(Dataset excerpts)
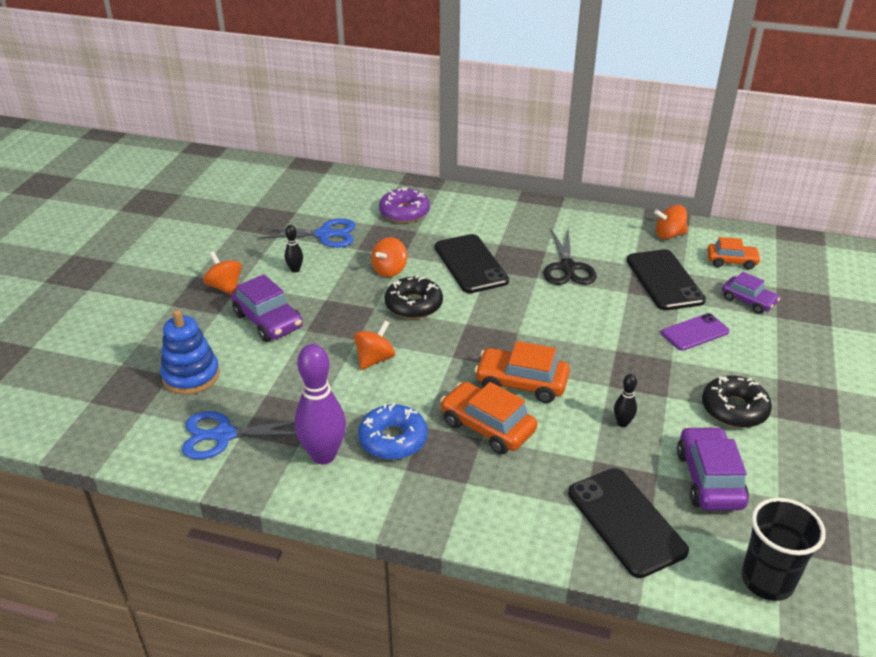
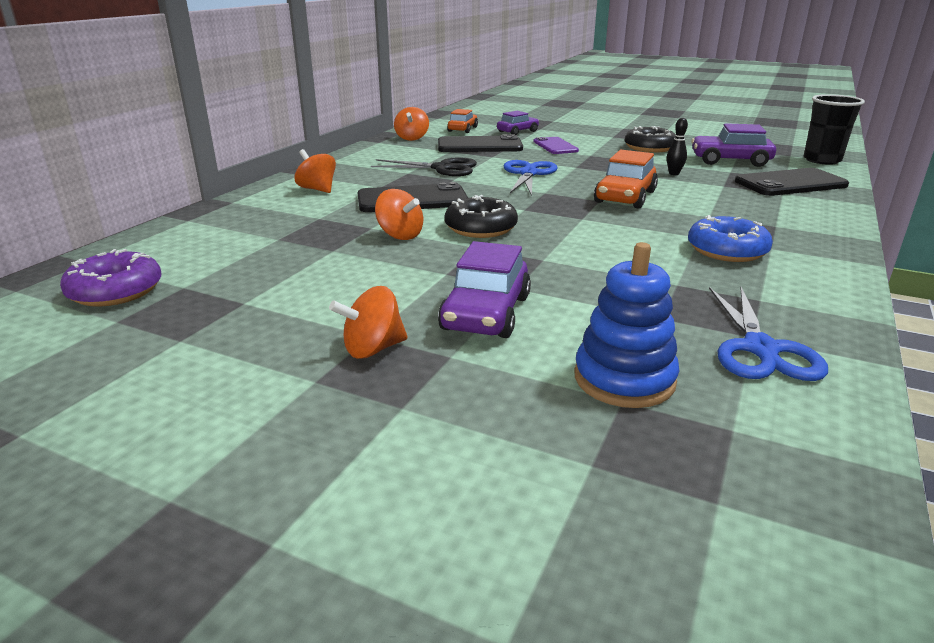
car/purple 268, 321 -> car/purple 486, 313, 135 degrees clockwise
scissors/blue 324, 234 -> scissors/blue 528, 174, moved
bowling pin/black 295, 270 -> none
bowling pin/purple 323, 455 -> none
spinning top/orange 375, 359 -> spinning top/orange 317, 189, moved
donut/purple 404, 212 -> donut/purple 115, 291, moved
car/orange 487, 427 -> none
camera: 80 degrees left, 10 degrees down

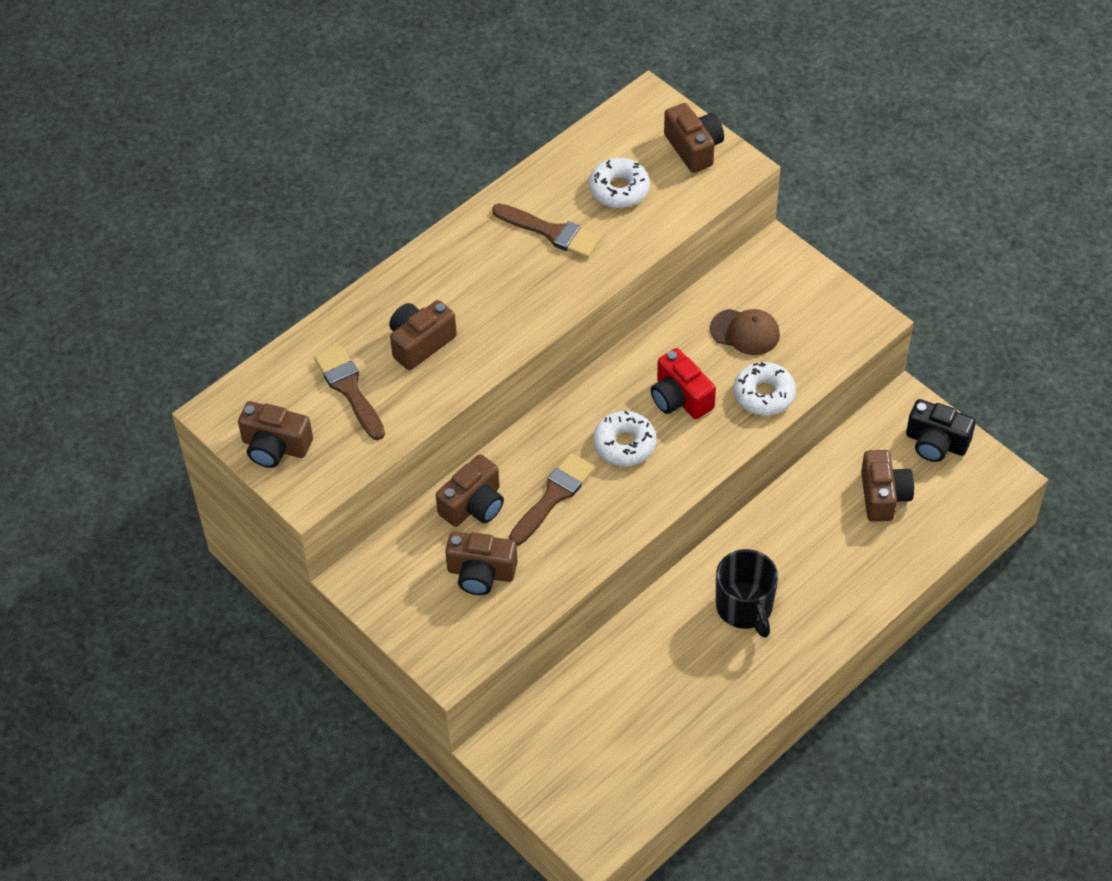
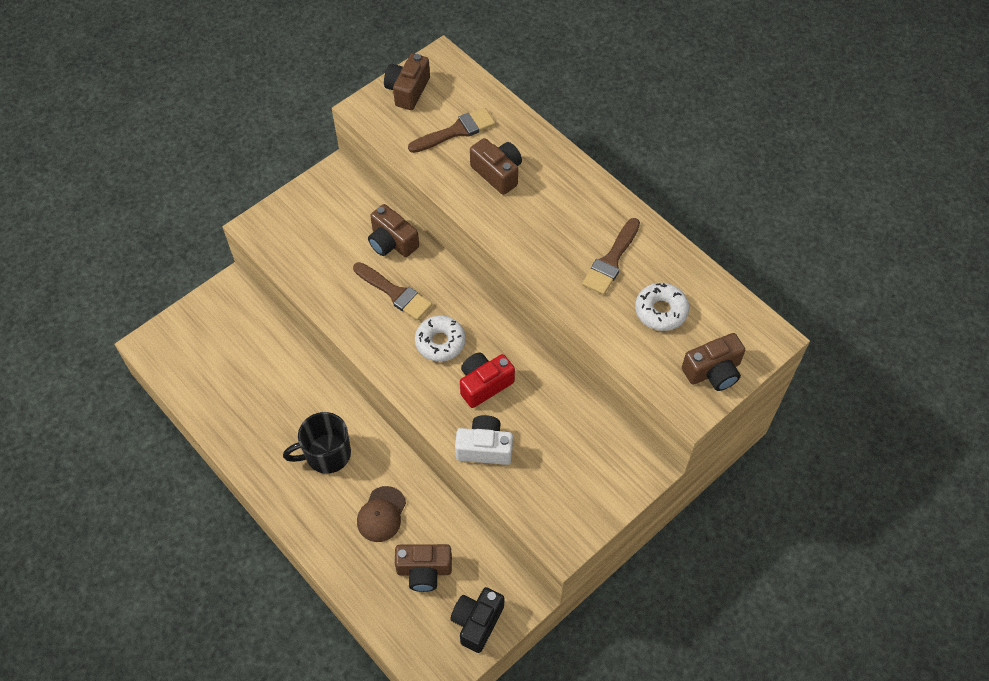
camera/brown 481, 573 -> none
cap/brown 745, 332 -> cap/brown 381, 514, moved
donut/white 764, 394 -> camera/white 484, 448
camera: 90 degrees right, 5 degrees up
==
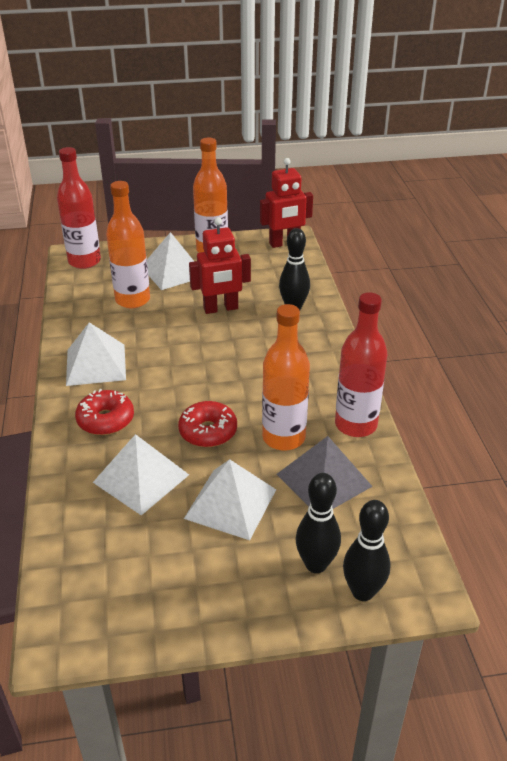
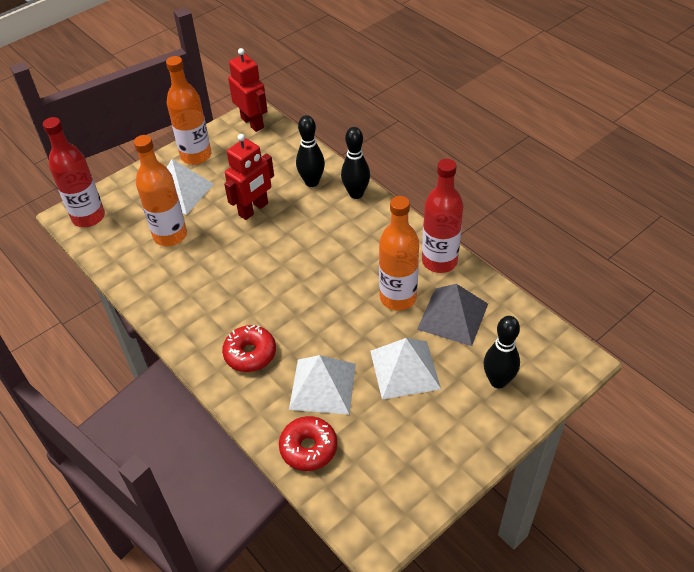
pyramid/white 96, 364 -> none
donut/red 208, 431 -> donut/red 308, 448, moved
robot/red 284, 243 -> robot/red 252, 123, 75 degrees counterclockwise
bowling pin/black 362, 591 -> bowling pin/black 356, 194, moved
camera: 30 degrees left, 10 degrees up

WORK INSTRUCTION:
Out of the data above, transcribe exactly and only the lines starting with the line that has "car/purple 268, 321" and going on through the line that has "spinning top/orange 375, 359", both included.

TASK RESPONSE:
car/purple 268, 321 -> car/purple 486, 313, 135 degrees clockwise
scissors/blue 324, 234 -> scissors/blue 528, 174, moved
bowling pin/black 295, 270 -> none
bowling pin/purple 323, 455 -> none
spinning top/orange 375, 359 -> spinning top/orange 317, 189, moved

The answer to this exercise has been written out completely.